## What you will do
Find where "(410, 452) = (383, 359): white" appears in the records below, then return that line and every later line exactly, stopping only at the last line.

## Records supplied

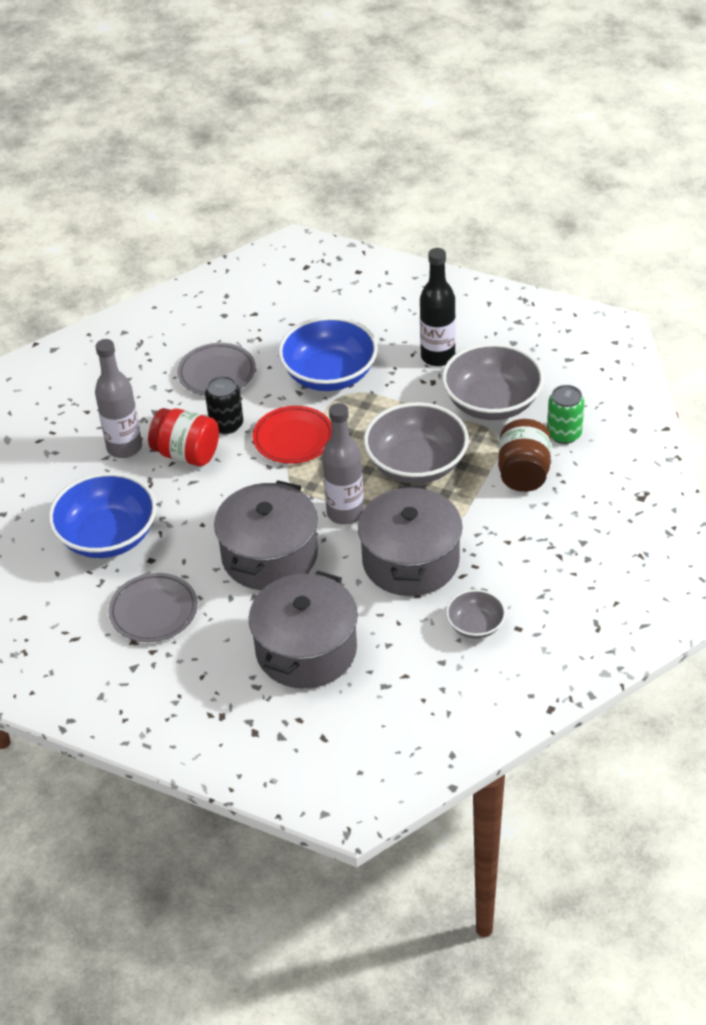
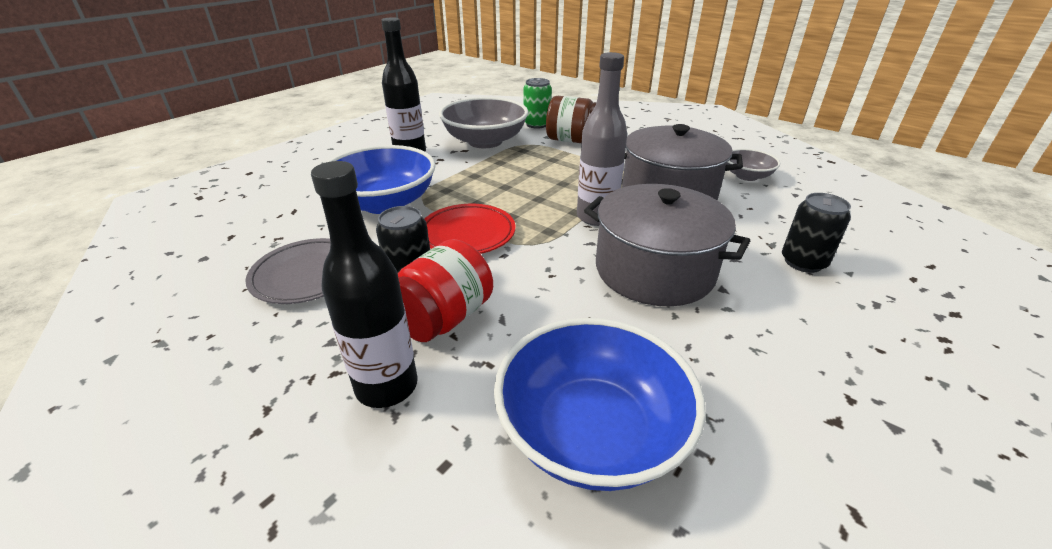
camera: 80 degrees left, 10 degrees down
(124, 447) = (387, 386): grey bottle -> black bottle
(154, 611) = (764, 388): grey plate -> none
(306, 650) = (803, 262): grey pot -> black can
(416, 464) = (542, 177): grey bowl -> none

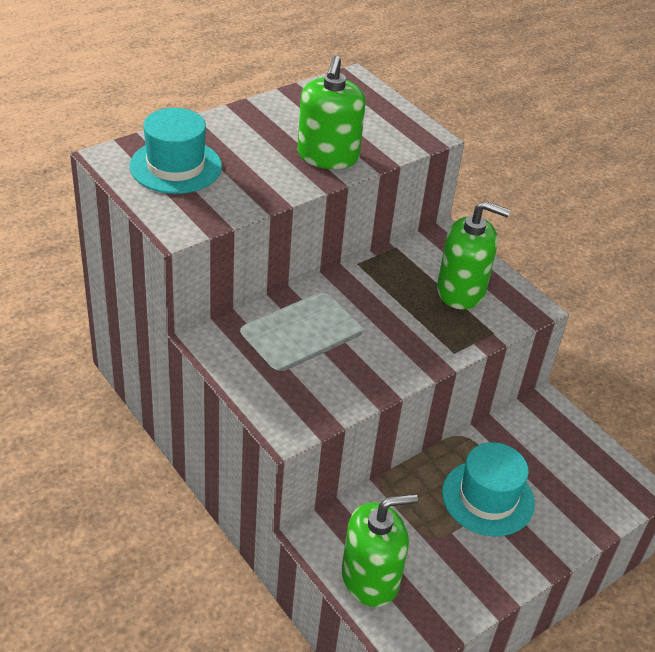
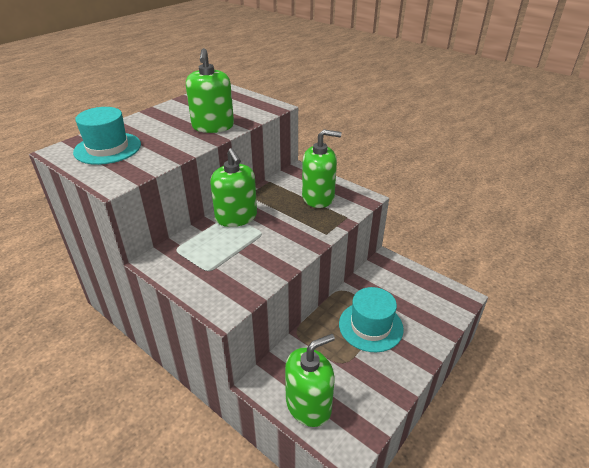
camera: 10 degrees left, 5 degrees down
(333, 297) = (236, 217): none -> green soap dispenser

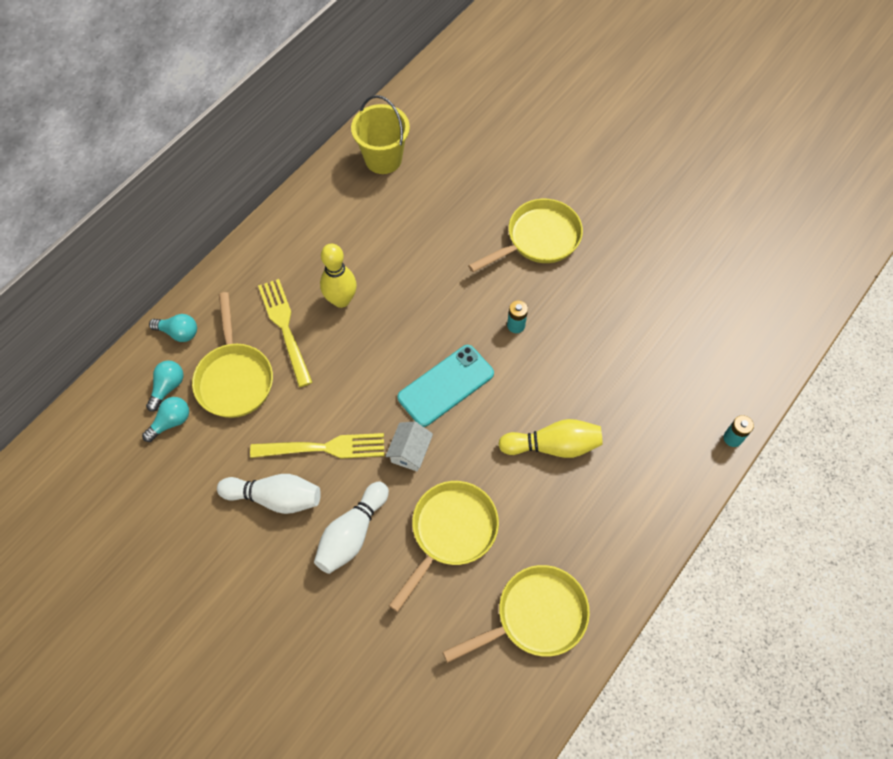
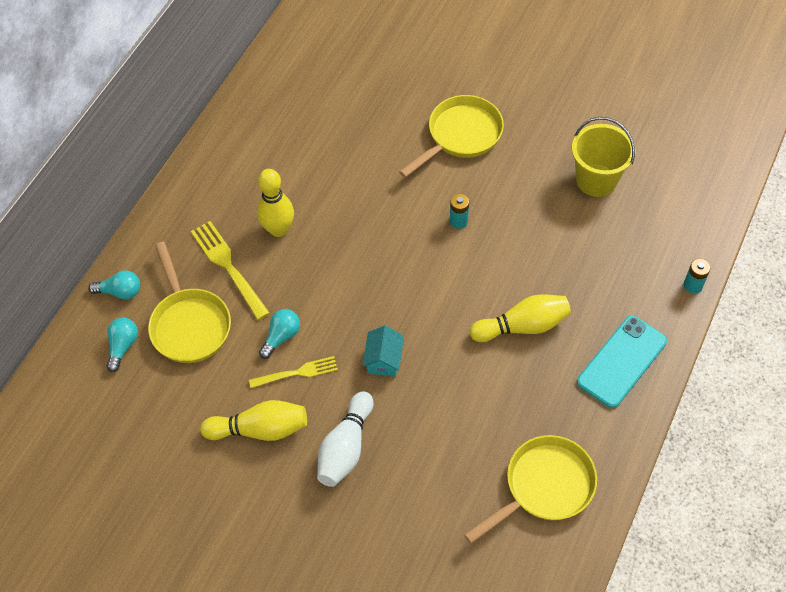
camera: 10 degrees left, 5 degrees down
(171, 422) = (135, 379): turquoise light bulb -> turquoise light bulb (281, 336)
(275, 497) = (260, 429): white bowling pin -> yellow bowling pin
(324, 448) = (297, 373): yellow fork -> yellow fork, size x0.65
(383, 159) = (286, 87): yellow bucket -> yellow bucket (596, 180)
(410, 452) = (383, 359): white house -> turquoise house
(446, 385) = (403, 290): turquoise phone -> turquoise phone (622, 361)
(450, 532) = (442, 426): yellow pan -> none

## Output of the exercise
(410, 452) = (383, 359): white house -> turquoise house
(446, 385) = (403, 290): turquoise phone -> turquoise phone (622, 361)
(450, 532) = (442, 426): yellow pan -> none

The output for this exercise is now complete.